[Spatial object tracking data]
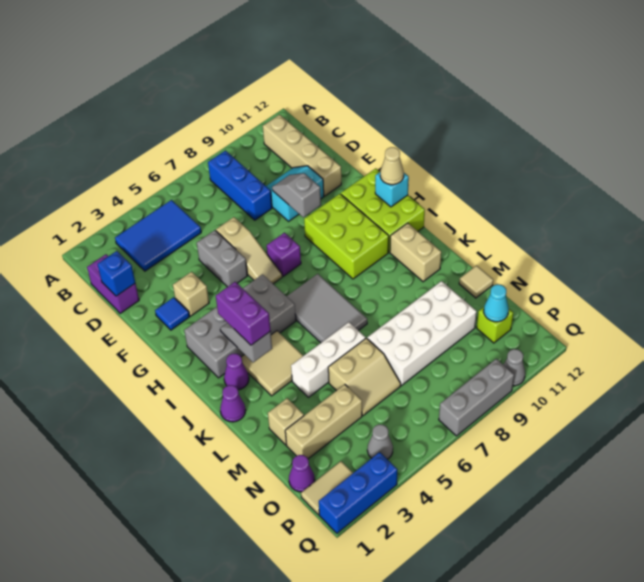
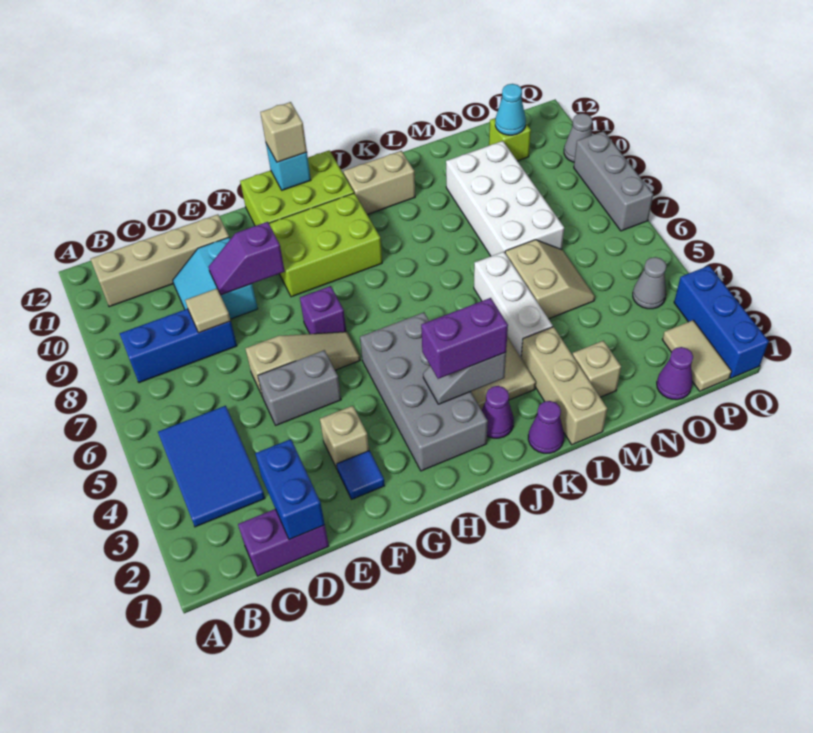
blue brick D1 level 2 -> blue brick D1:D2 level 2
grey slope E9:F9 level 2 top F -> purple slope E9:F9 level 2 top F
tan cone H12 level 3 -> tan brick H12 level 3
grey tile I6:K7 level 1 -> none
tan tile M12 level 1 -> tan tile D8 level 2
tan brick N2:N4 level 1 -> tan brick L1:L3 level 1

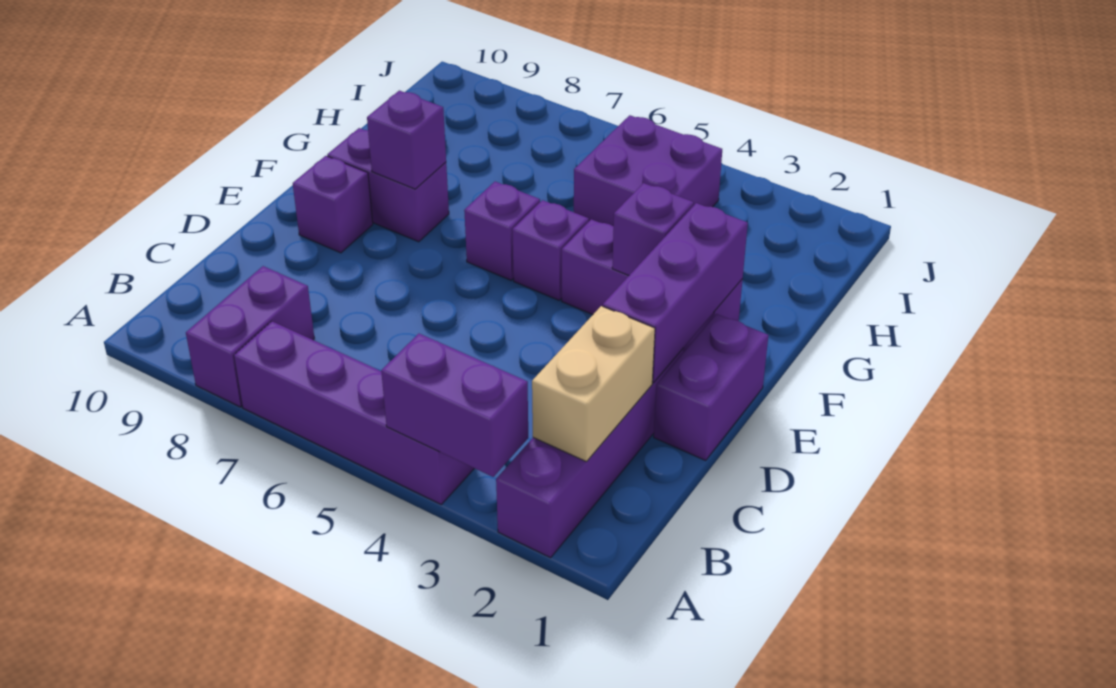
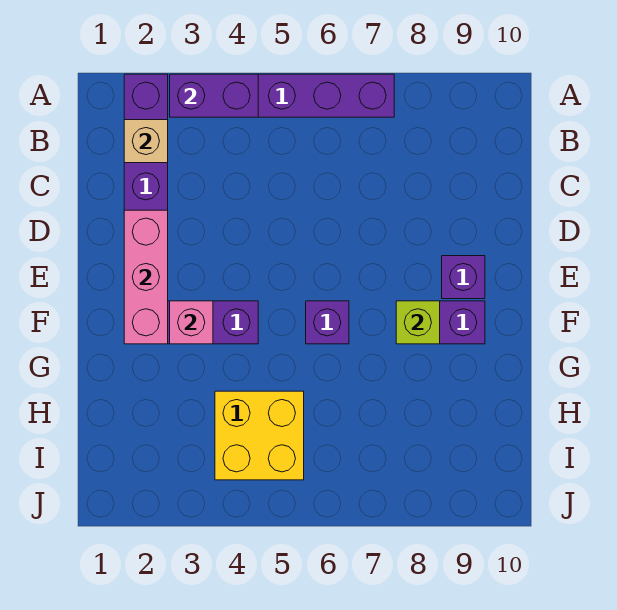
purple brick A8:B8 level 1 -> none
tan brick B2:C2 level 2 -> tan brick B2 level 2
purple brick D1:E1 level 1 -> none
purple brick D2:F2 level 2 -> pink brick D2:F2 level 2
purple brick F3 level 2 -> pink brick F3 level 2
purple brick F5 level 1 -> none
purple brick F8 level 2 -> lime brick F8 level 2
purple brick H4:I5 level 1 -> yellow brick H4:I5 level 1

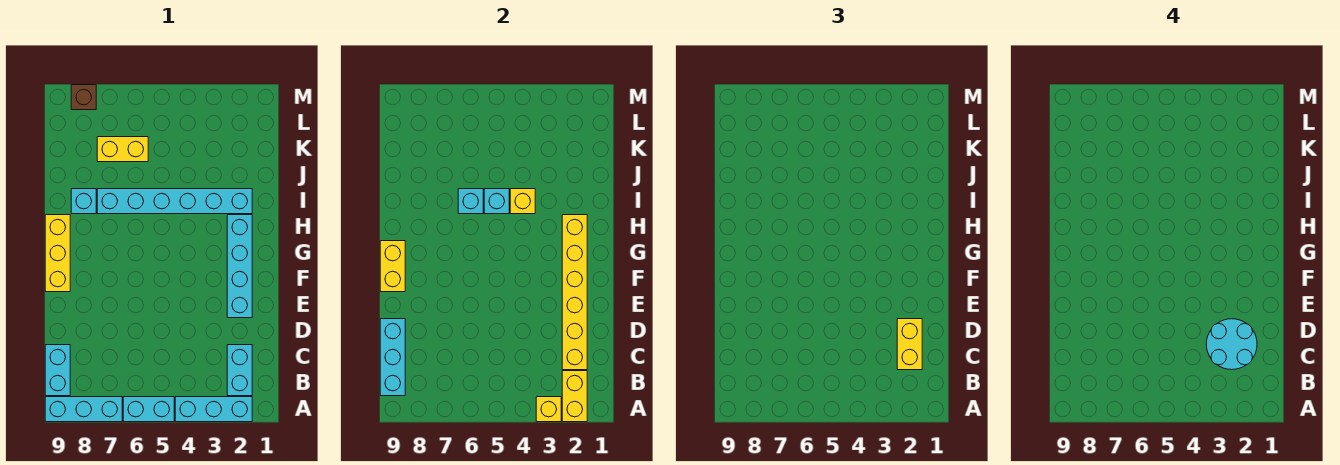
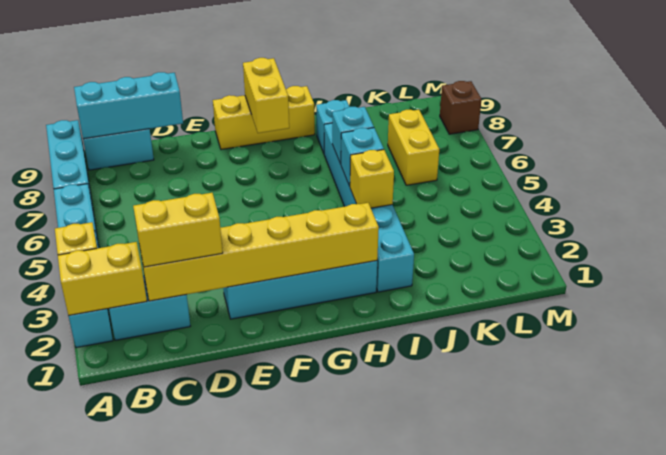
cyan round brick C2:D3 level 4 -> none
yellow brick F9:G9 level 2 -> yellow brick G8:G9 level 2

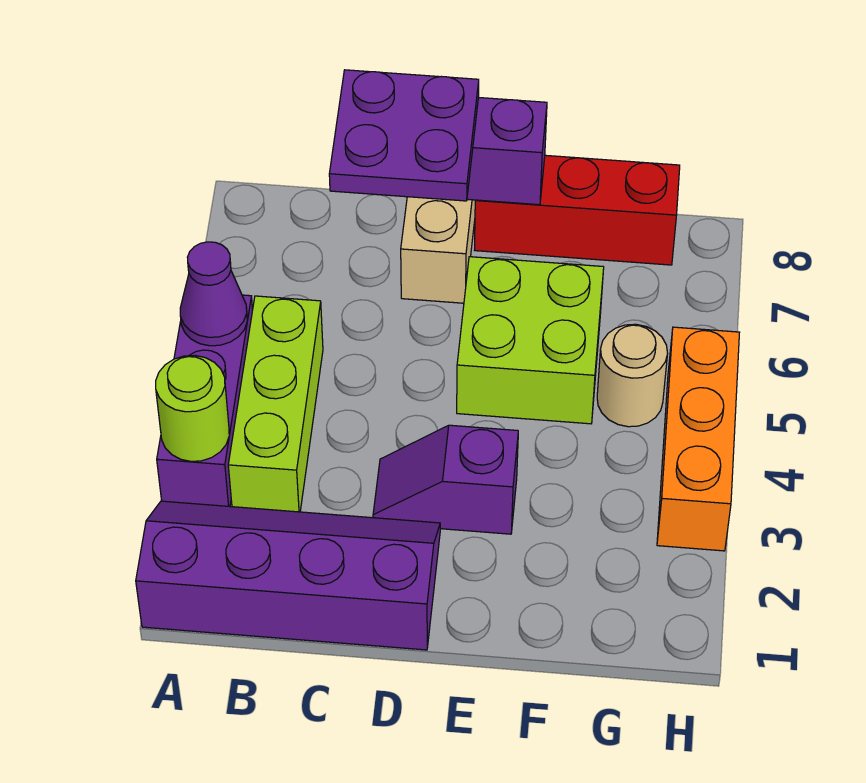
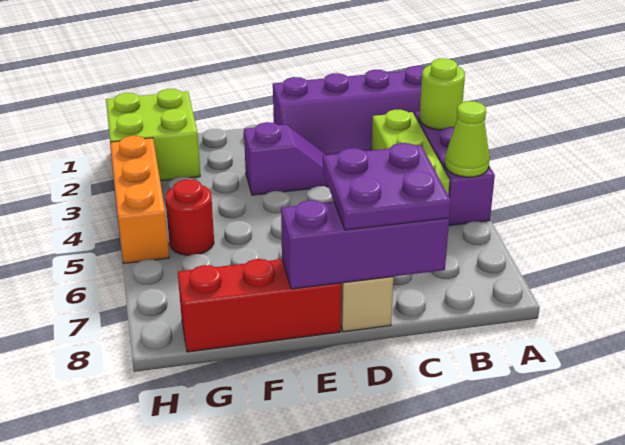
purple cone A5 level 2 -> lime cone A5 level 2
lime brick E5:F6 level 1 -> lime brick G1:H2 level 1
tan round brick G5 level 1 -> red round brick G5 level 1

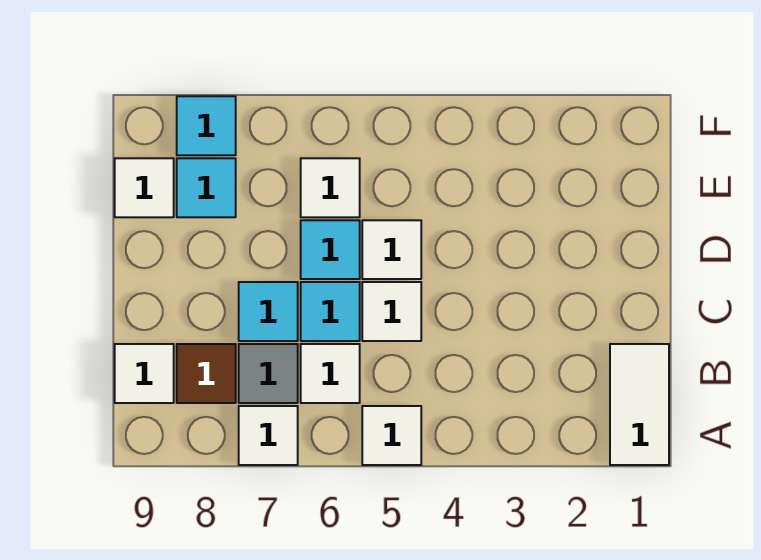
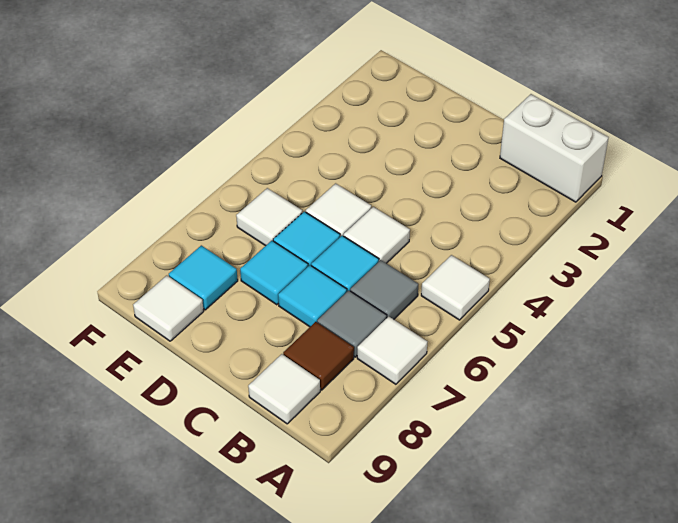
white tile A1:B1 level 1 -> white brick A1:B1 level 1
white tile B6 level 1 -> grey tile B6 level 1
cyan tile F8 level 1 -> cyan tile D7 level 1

TO DO: Quote, exactly and only, the lines from the first line of the data above through the line containing "purple brick D1:E1 level 1 -> none". The pictures do not belong in it.

THE COMPLETED TASK:
blue brick D1 level 2 -> blue brick D1:D2 level 2
grey slope E9:F9 level 2 top F -> purple slope E9:F9 level 2 top F
tan cone H12 level 3 -> tan brick H12 level 3
grey tile I6:K7 level 1 -> none
tan tile M12 level 1 -> tan tile D8 level 2
tan brick N2:N4 level 1 -> tan brick L1:L3 level 1

purple brick A8:B8 level 1 -> none
tan brick B2:C2 level 2 -> tan brick B2 level 2
purple brick D1:E1 level 1 -> none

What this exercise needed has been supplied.